-- TASK --
With the pictures removed, please write out every line below exactly as given.

-- EXERCISE DATA --
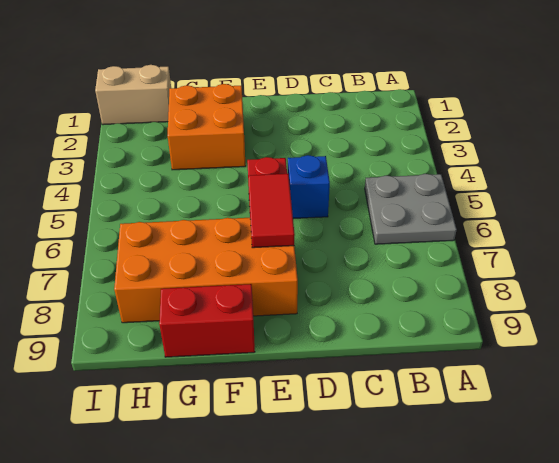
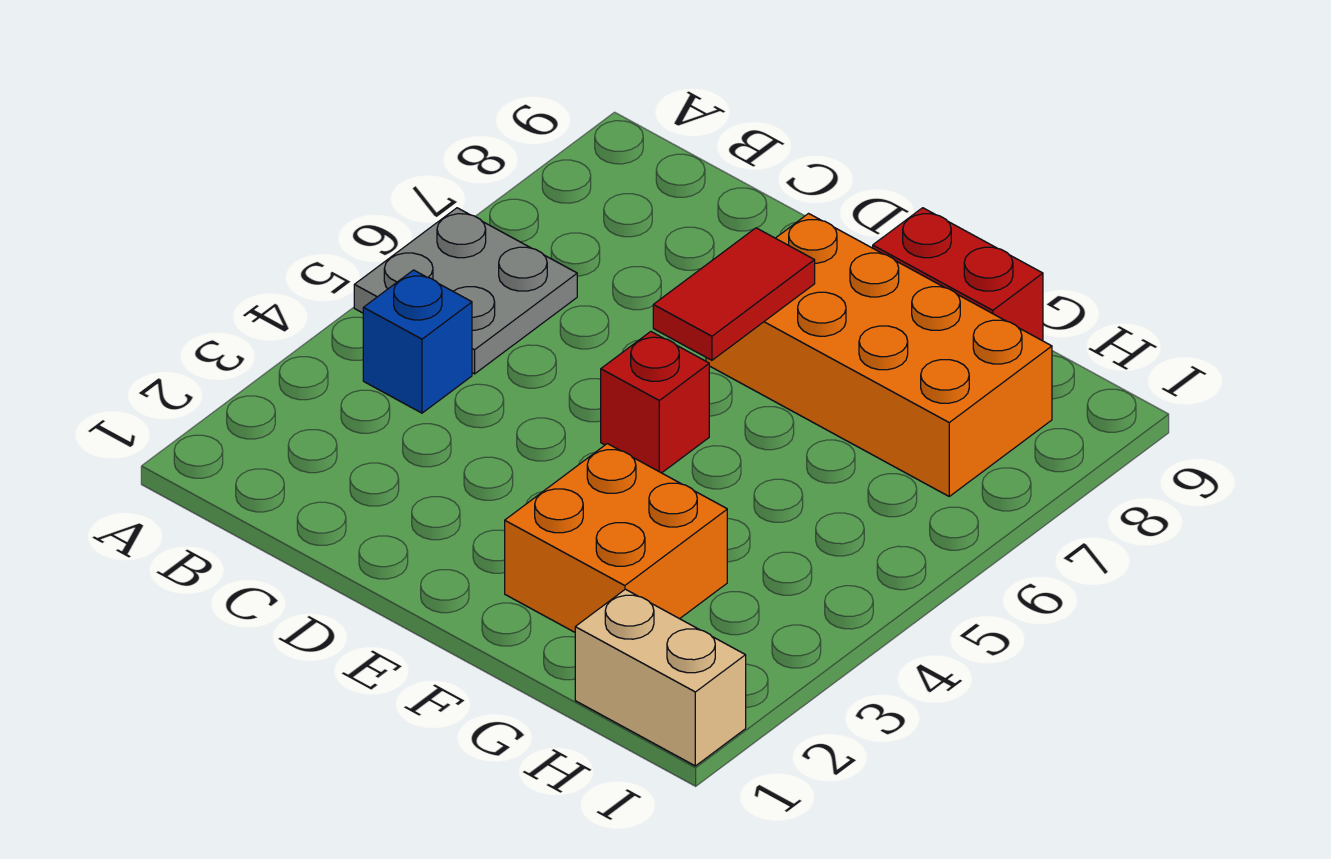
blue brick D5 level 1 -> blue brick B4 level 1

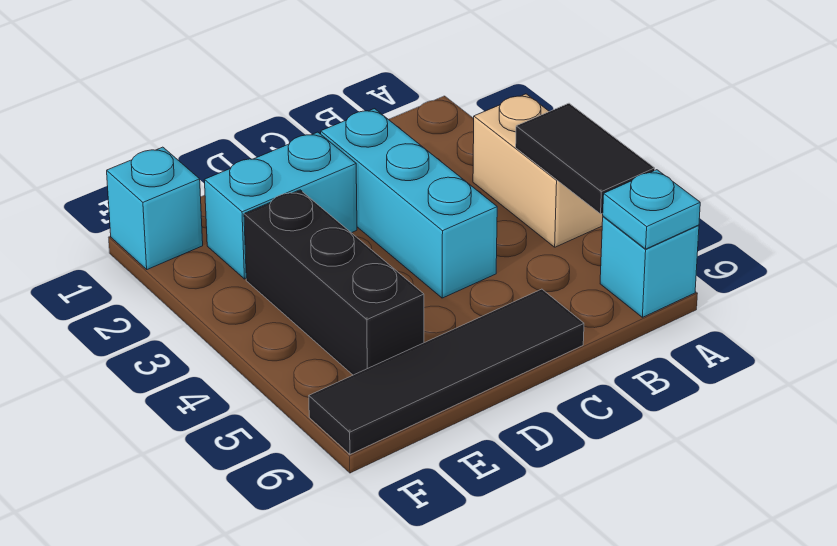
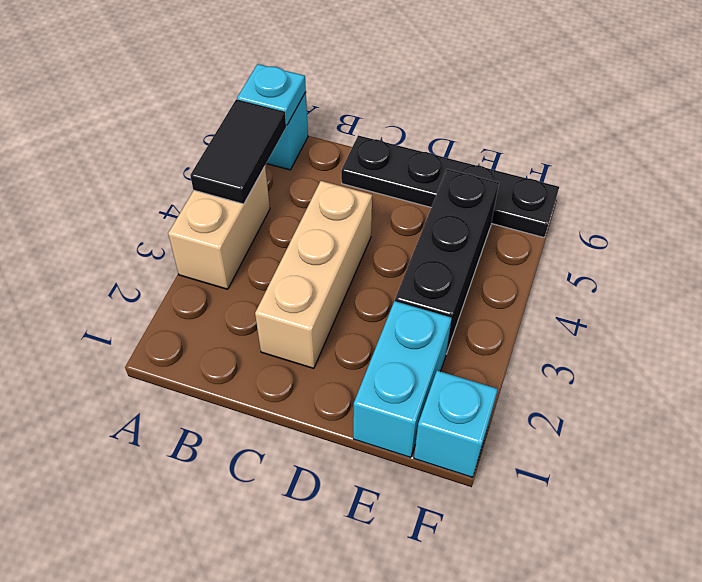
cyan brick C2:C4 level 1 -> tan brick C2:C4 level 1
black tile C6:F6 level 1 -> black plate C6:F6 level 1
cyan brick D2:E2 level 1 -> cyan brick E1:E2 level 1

-- ANSWER FOR THIS EXERCISE --
blue brick D5 level 1 -> blue brick B4 level 1

cyan brick C2:C4 level 1 -> tan brick C2:C4 level 1
black tile C6:F6 level 1 -> black plate C6:F6 level 1
cyan brick D2:E2 level 1 -> cyan brick E1:E2 level 1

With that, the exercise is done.